Top of Given records
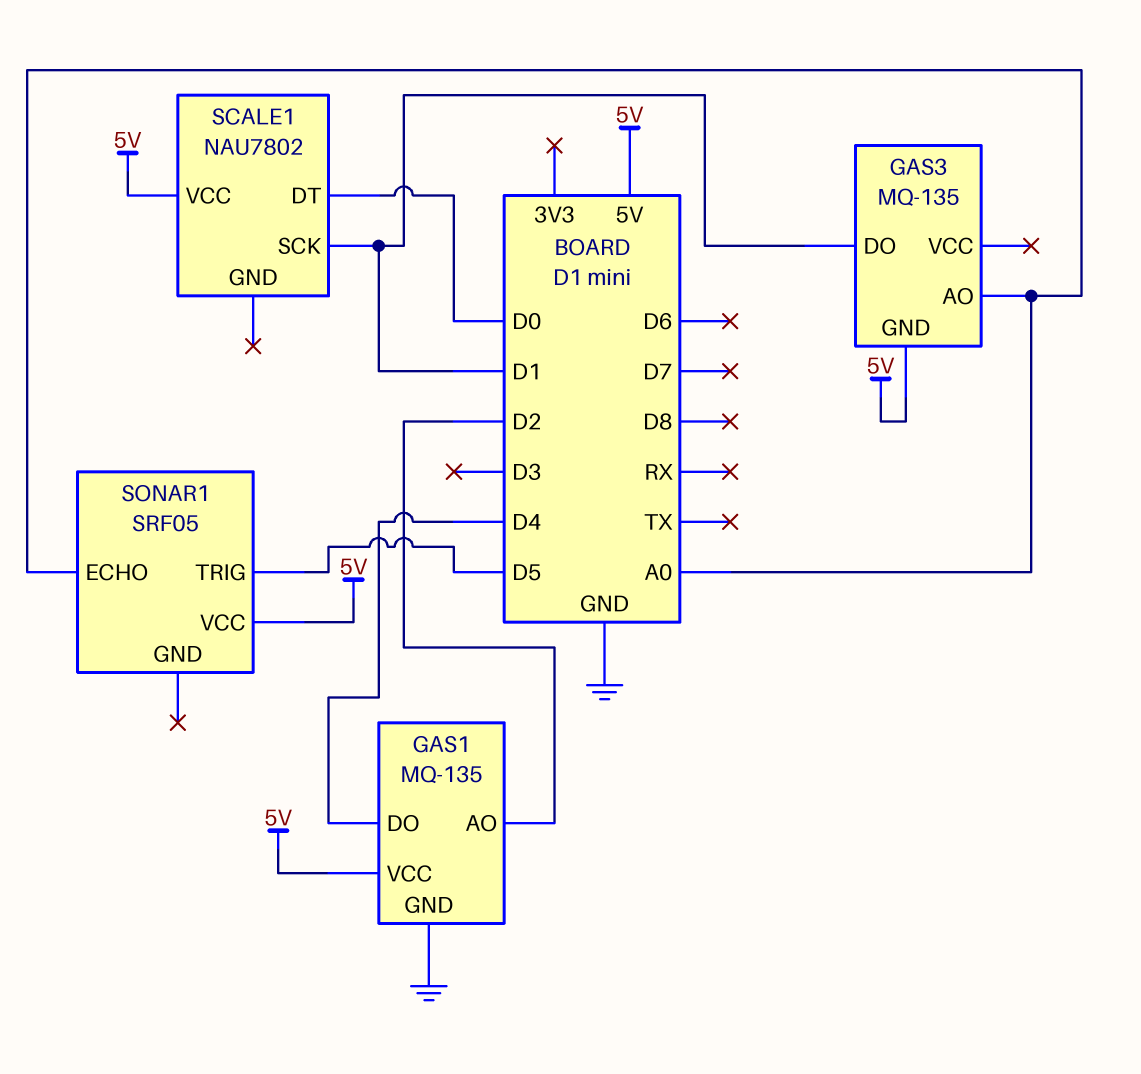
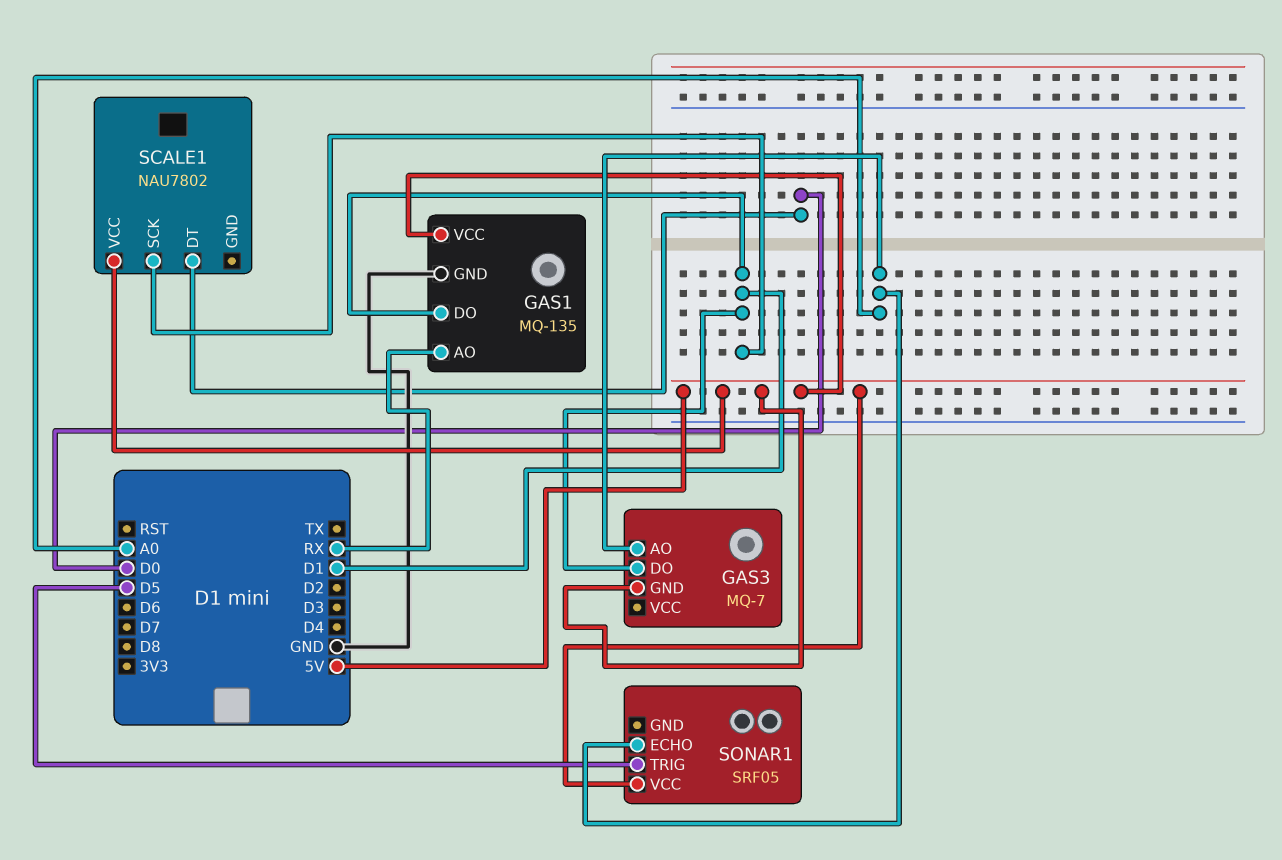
GAS1 pin AO: D2 -> RX
GAS1 pin DO: D4 -> D1
GAS3: MQ-135 -> MQ-7

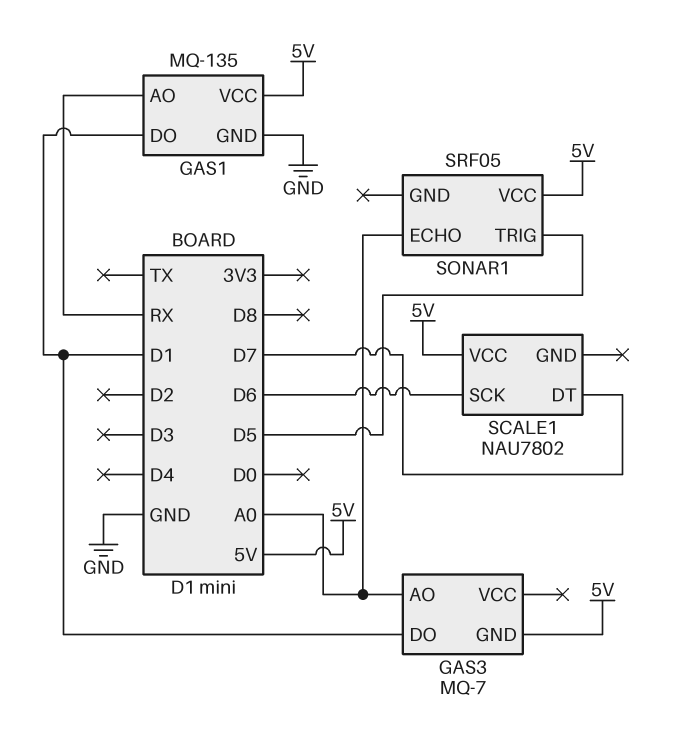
SCALE1 pin DT: D0 -> D7
SCALE1 pin SCK: D1 -> D6

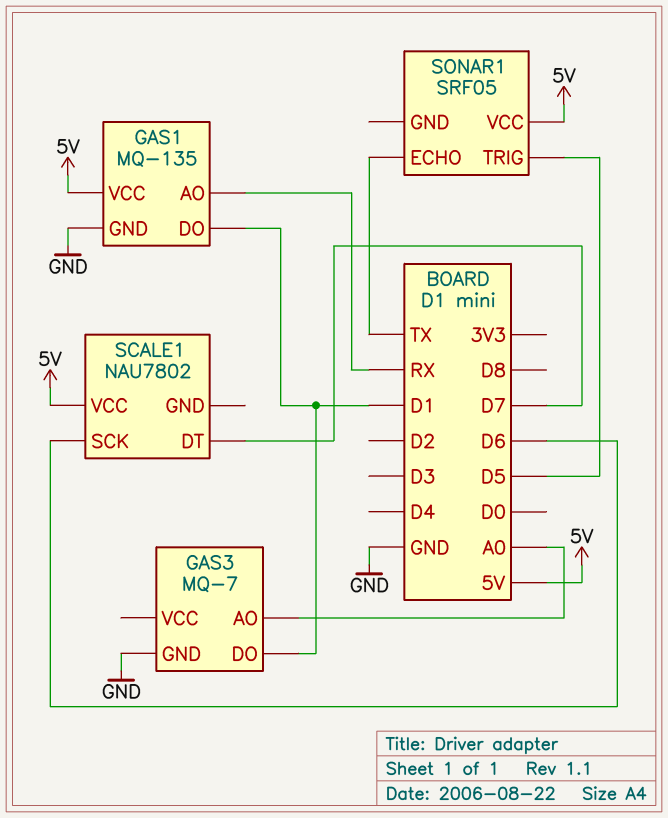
GAS3 pin GND: 5V -> GND
SONAR1 pin ECHO: A0 -> TX

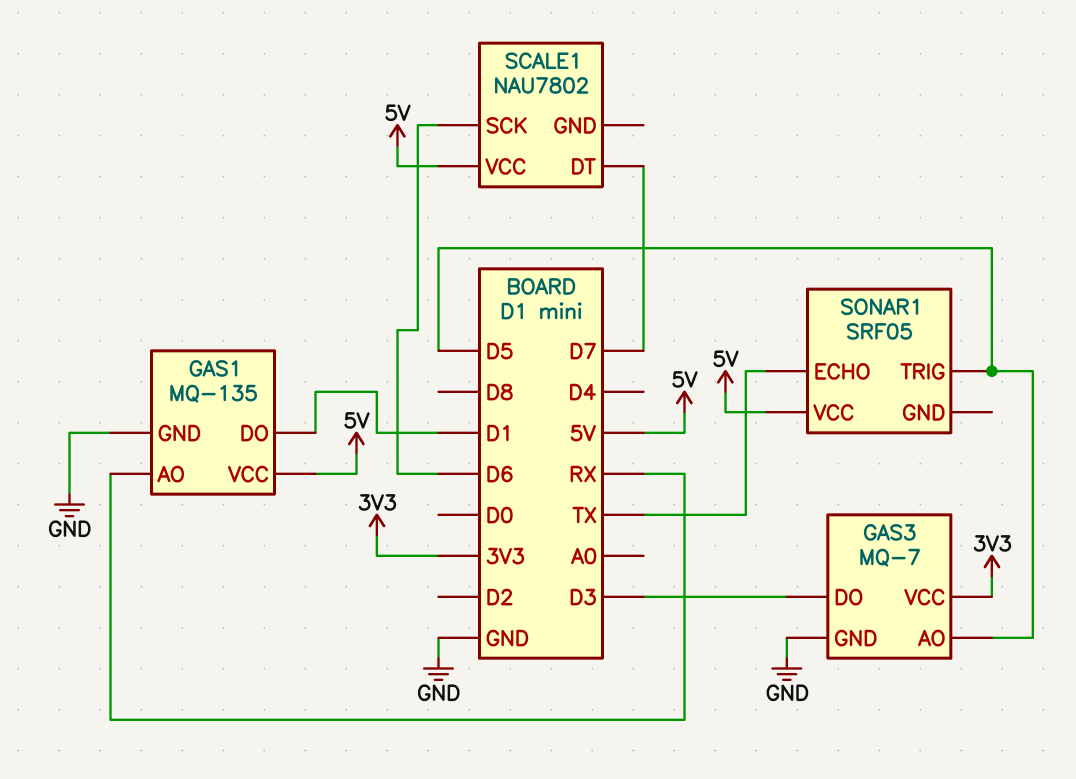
GAS3 pin AO: A0 -> D5
GAS3 pin DO: D1 -> D3
GAS3 pin VCC: none -> 3V3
Bottom of Given records
What you are asked to do:
Please retype the data exactly, but do not carry over any picture.

Solution to the problem:
GAS1 pin AO: D2 -> RX
GAS1 pin DO: D4 -> D1
GAS3: MQ-135 -> MQ-7

SCALE1 pin DT: D0 -> D7
SCALE1 pin SCK: D1 -> D6

GAS3 pin GND: 5V -> GND
SONAR1 pin ECHO: A0 -> TX

GAS3 pin AO: A0 -> D5
GAS3 pin DO: D1 -> D3
GAS3 pin VCC: none -> 3V3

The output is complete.